THE TASK: Pick out each line in these entries that contains the string "secondary".
————————
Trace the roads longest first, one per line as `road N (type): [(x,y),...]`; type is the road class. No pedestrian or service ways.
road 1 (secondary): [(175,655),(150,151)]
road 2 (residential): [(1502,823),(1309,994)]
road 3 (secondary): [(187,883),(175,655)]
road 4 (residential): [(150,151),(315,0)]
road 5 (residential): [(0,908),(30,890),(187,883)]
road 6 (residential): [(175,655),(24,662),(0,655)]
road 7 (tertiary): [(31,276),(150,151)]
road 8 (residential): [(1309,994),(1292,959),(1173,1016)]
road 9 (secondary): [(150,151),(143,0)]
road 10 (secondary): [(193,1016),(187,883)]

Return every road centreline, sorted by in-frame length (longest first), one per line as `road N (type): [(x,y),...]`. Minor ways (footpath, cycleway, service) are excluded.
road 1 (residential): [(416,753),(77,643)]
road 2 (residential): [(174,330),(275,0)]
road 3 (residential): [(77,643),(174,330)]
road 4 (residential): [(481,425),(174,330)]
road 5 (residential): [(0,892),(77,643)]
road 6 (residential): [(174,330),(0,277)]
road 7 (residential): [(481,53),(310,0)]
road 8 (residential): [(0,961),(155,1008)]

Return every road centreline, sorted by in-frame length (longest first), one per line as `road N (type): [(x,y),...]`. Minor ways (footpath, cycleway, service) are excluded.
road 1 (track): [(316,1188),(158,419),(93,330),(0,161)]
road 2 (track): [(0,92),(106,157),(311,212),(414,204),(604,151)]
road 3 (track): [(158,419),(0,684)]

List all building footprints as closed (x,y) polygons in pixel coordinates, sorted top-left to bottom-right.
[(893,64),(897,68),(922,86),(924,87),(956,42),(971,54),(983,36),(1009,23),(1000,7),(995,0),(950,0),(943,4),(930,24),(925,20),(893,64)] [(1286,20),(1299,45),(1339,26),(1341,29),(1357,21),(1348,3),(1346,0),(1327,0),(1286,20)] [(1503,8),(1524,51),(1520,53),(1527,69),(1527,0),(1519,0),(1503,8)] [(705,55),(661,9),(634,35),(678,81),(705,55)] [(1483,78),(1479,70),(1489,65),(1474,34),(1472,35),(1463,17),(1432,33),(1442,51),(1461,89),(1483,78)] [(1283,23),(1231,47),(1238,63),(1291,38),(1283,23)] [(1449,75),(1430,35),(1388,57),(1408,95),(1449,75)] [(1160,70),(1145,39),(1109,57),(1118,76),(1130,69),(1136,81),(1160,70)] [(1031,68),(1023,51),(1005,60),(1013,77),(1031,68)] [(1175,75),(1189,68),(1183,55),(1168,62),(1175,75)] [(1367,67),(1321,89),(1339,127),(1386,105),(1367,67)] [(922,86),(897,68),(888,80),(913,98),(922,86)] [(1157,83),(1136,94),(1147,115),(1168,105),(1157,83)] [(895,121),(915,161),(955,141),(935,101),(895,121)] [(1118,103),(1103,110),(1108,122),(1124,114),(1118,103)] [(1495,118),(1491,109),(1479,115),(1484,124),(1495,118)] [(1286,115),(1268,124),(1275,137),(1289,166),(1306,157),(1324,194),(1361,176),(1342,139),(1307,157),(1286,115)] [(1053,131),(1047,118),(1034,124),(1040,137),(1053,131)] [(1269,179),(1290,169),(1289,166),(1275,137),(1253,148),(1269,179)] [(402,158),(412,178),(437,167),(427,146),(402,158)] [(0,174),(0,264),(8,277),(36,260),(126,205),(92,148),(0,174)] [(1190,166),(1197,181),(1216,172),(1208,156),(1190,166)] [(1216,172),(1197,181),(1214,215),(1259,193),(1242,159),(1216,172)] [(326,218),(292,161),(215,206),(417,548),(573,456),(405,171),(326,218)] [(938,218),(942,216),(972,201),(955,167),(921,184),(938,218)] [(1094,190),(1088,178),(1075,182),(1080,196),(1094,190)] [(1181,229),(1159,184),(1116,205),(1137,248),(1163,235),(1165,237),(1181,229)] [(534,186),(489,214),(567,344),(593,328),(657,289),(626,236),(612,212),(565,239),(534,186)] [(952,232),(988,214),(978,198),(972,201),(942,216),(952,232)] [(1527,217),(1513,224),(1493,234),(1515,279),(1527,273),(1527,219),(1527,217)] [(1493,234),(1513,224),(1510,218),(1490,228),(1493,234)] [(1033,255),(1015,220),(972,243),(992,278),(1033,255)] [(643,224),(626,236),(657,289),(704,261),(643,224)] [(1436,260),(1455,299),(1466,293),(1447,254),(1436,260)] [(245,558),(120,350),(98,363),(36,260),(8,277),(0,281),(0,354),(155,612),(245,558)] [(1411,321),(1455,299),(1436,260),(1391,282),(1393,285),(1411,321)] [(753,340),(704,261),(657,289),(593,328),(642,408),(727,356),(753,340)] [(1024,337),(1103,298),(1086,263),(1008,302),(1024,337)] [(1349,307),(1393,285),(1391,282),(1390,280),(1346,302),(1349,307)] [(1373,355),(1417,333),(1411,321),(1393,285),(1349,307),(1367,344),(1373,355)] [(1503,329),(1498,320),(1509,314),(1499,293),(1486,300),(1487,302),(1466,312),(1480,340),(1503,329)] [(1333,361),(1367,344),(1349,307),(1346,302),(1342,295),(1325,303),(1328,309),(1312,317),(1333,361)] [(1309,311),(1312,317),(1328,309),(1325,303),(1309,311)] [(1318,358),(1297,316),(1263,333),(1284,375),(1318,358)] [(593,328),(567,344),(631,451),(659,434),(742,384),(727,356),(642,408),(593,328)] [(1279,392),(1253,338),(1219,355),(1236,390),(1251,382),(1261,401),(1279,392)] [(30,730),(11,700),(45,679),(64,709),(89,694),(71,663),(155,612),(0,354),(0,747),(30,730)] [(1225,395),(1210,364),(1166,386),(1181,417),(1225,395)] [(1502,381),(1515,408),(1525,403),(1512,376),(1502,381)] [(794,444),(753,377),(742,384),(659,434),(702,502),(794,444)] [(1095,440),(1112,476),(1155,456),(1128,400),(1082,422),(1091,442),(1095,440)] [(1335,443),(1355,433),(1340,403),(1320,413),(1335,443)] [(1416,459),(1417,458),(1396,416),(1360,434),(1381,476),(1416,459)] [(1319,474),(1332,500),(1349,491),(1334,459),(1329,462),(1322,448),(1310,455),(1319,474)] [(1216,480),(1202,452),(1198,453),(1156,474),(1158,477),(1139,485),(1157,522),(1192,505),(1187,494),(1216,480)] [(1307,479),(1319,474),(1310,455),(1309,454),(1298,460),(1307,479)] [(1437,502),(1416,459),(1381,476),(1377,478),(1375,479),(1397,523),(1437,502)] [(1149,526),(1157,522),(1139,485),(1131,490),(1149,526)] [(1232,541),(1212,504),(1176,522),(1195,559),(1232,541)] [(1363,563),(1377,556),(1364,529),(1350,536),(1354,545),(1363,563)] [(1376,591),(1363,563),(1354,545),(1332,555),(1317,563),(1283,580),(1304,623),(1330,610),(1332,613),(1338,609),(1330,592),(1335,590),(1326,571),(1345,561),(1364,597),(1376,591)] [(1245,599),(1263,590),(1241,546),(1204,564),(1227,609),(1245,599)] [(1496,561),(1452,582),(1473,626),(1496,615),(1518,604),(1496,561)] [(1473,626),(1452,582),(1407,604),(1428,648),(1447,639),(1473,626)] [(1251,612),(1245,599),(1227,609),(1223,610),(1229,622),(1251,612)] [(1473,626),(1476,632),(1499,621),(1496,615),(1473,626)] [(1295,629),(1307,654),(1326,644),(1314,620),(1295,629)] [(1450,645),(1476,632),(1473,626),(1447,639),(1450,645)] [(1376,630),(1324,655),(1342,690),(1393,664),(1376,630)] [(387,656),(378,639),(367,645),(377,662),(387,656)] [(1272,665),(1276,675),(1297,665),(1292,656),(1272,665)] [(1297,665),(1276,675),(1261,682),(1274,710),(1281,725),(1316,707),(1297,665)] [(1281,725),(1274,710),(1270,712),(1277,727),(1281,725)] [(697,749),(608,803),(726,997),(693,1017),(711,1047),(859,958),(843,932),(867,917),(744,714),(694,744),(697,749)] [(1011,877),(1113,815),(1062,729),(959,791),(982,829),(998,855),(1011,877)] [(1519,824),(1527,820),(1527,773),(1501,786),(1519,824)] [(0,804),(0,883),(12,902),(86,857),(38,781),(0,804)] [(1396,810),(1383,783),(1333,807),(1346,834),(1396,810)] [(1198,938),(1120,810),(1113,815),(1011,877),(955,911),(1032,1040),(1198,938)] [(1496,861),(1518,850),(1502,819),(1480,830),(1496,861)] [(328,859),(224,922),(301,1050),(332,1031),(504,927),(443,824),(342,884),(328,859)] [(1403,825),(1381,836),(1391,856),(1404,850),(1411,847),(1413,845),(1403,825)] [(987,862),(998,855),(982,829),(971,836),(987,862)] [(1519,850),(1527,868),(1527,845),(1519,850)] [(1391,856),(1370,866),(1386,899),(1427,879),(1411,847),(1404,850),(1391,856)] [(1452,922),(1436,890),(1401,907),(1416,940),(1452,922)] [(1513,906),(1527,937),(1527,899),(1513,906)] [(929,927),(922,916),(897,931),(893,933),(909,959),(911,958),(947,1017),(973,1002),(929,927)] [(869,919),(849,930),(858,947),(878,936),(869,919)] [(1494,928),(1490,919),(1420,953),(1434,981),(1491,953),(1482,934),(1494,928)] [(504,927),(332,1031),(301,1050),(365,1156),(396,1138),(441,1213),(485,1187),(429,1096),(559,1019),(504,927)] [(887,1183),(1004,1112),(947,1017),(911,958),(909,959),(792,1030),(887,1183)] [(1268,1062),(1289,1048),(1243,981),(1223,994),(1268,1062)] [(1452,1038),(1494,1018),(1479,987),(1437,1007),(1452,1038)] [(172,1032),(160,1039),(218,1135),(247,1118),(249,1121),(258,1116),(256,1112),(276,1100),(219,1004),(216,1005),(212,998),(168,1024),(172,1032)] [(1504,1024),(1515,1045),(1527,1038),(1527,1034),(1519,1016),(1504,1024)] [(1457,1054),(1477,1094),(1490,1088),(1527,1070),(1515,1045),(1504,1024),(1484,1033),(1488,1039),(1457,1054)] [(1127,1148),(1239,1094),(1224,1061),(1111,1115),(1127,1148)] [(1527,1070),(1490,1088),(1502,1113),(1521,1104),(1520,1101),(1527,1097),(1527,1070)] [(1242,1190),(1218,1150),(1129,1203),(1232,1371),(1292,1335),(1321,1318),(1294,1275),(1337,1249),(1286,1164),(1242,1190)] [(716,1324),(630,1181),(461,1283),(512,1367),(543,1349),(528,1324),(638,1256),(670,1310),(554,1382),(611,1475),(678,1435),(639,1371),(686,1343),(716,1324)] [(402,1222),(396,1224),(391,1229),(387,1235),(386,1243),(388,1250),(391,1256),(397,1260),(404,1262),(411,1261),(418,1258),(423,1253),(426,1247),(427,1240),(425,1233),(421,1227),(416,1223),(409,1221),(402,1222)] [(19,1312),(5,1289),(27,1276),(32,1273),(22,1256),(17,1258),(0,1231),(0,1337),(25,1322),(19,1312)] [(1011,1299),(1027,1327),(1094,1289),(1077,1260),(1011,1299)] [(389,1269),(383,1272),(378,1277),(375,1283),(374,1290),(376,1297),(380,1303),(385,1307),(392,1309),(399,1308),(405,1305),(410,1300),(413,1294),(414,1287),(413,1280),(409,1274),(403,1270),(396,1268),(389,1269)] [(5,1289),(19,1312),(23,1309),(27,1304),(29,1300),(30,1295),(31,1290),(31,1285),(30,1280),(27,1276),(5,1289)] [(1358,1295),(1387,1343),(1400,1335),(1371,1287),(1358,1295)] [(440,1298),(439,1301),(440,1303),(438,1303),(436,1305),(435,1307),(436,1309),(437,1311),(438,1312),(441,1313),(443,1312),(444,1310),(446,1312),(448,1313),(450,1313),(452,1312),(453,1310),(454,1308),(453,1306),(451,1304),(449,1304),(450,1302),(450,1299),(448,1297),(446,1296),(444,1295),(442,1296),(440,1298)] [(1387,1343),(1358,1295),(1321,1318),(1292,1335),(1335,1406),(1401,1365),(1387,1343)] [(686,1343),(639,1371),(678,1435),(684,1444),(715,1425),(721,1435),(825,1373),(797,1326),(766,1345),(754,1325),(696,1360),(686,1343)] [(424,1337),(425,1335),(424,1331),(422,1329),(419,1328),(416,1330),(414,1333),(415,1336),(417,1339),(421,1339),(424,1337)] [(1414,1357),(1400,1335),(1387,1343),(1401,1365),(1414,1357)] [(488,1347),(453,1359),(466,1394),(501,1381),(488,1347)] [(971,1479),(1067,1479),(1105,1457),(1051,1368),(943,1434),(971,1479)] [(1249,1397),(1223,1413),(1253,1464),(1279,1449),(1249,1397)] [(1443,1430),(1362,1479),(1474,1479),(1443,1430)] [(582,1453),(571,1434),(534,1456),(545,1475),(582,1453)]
————————
FINISHED TASK:
road 1 (secondary): [(175,655),(150,151)]
road 3 (secondary): [(187,883),(175,655)]
road 9 (secondary): [(150,151),(143,0)]
road 10 (secondary): [(193,1016),(187,883)]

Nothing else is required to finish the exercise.